The task:
The entries below contain a line with "orange semicircle: (157, 124)" and a line with "green pentagon: (95, 146)". Quote exactly those two lines and all lines between them.

Shape position updates:

_ _ _

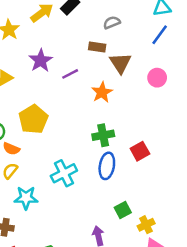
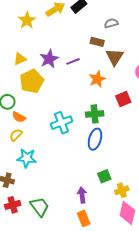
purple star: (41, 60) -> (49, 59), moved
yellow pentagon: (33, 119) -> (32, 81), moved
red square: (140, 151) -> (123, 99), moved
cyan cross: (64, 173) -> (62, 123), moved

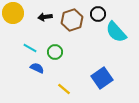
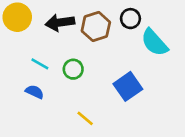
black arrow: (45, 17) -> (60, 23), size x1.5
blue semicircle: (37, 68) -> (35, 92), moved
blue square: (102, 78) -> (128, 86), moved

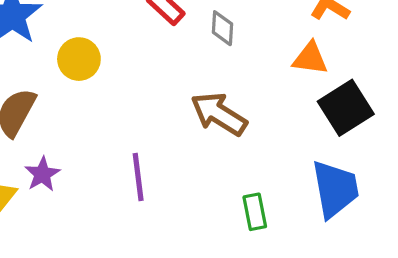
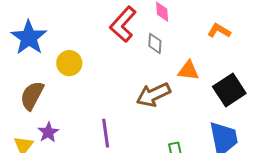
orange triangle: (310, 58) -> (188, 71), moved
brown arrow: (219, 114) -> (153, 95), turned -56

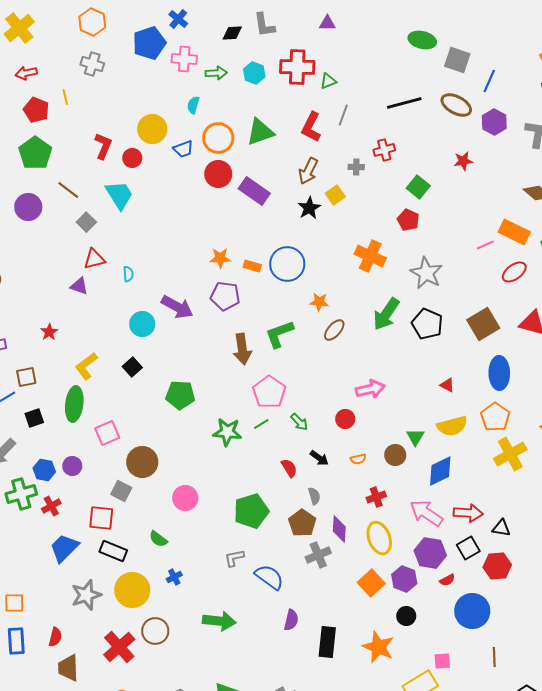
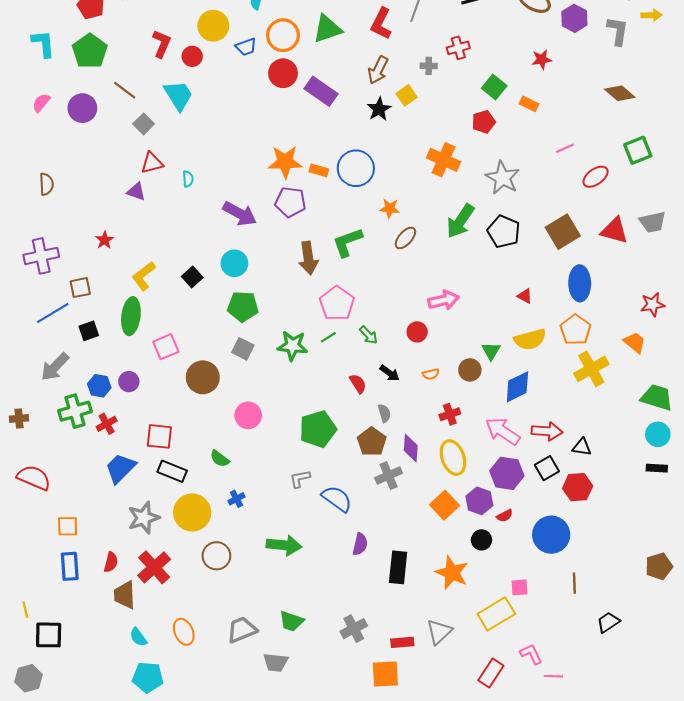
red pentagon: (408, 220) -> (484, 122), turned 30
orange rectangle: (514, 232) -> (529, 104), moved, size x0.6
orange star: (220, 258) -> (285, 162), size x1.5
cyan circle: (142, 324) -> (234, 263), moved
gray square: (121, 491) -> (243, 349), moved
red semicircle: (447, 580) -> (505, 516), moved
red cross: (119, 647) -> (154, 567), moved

_ _ _

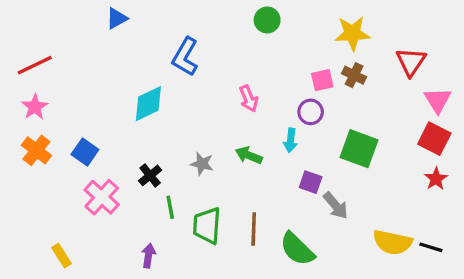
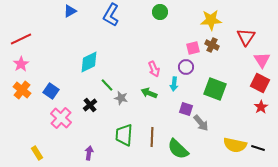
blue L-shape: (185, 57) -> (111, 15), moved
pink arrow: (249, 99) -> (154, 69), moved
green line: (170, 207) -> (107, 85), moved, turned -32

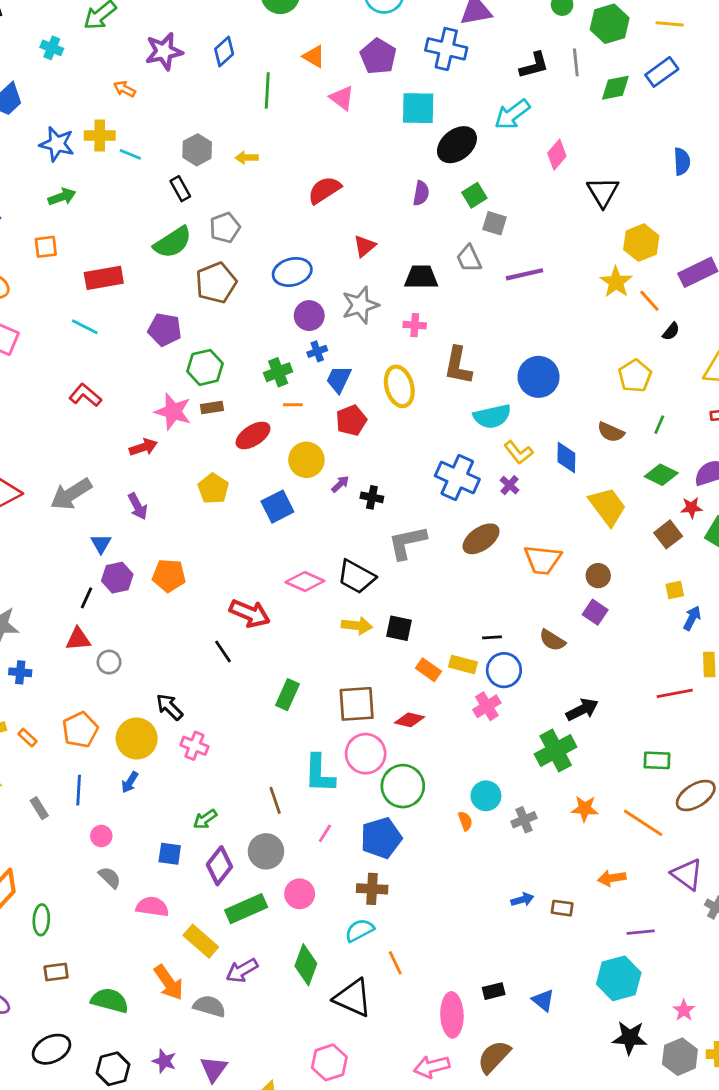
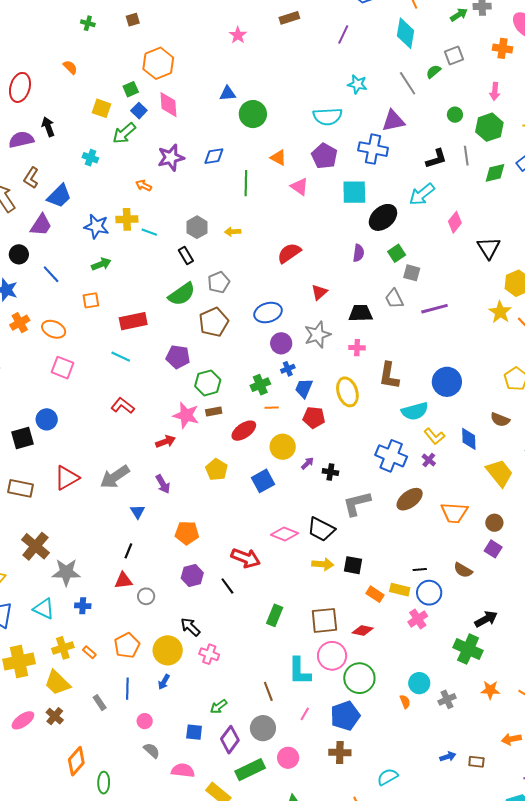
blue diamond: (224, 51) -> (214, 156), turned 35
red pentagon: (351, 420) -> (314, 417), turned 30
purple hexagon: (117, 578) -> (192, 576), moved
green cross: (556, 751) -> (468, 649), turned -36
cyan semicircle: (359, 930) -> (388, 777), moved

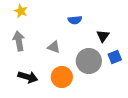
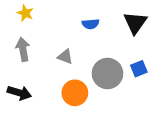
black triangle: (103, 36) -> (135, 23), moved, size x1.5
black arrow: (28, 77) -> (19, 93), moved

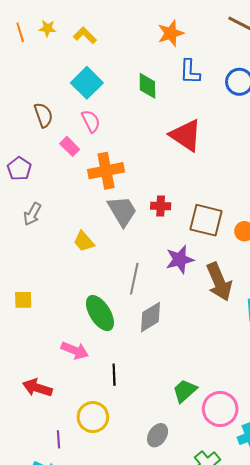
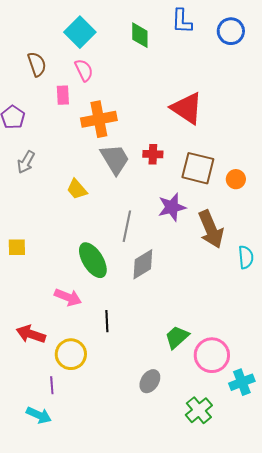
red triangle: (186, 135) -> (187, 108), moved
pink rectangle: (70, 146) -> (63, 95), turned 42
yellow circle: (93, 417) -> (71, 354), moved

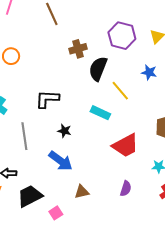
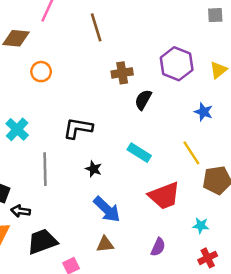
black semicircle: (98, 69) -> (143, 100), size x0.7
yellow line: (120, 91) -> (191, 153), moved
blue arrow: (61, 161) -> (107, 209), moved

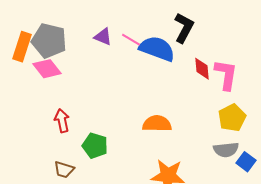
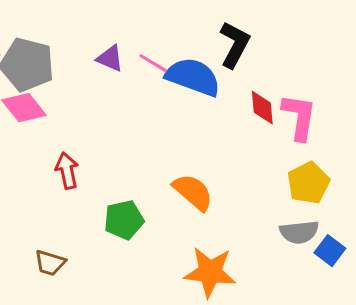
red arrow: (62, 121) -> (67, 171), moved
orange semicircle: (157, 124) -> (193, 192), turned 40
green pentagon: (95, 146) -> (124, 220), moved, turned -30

_ _ _

Final answer:
orange semicircle: (157, 124) -> (193, 192), turned 40
green pentagon: (95, 146) -> (124, 220), moved, turned -30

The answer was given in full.